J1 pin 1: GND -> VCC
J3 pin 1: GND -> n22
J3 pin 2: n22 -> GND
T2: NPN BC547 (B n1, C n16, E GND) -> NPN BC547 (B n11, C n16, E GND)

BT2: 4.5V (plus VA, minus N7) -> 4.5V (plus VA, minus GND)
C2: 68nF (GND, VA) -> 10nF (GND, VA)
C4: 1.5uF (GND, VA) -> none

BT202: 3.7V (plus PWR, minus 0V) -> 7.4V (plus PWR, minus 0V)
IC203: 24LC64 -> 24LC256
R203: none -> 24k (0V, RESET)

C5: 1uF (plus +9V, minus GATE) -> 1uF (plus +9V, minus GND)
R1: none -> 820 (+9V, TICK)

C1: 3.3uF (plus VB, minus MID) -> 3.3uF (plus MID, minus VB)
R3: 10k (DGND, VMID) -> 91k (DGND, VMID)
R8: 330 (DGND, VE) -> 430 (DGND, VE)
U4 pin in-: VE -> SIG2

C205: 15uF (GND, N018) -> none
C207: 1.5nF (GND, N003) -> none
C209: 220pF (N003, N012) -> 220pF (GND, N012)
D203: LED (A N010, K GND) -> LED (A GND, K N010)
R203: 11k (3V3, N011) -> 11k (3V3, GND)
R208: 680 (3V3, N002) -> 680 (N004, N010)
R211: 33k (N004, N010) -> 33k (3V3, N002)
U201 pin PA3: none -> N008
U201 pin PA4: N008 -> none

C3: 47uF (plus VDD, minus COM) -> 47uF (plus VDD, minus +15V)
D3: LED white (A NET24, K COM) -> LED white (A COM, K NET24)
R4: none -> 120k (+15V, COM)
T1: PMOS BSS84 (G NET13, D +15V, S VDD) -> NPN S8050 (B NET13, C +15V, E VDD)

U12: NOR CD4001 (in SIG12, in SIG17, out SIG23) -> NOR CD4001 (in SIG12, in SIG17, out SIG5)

WHAT THE TASK REQUIRES: Retype the first line of the entries and every line after it, please, through the line that contains "C4: 1.5uF (GND, VA) -> none". Add nothing.

YOUR SOLUTION:
J1 pin 1: GND -> VCC
J3 pin 1: GND -> n22
J3 pin 2: n22 -> GND
T2: NPN BC547 (B n1, C n16, E GND) -> NPN BC547 (B n11, C n16, E GND)

BT2: 4.5V (plus VA, minus N7) -> 4.5V (plus VA, minus GND)
C2: 68nF (GND, VA) -> 10nF (GND, VA)
C4: 1.5uF (GND, VA) -> none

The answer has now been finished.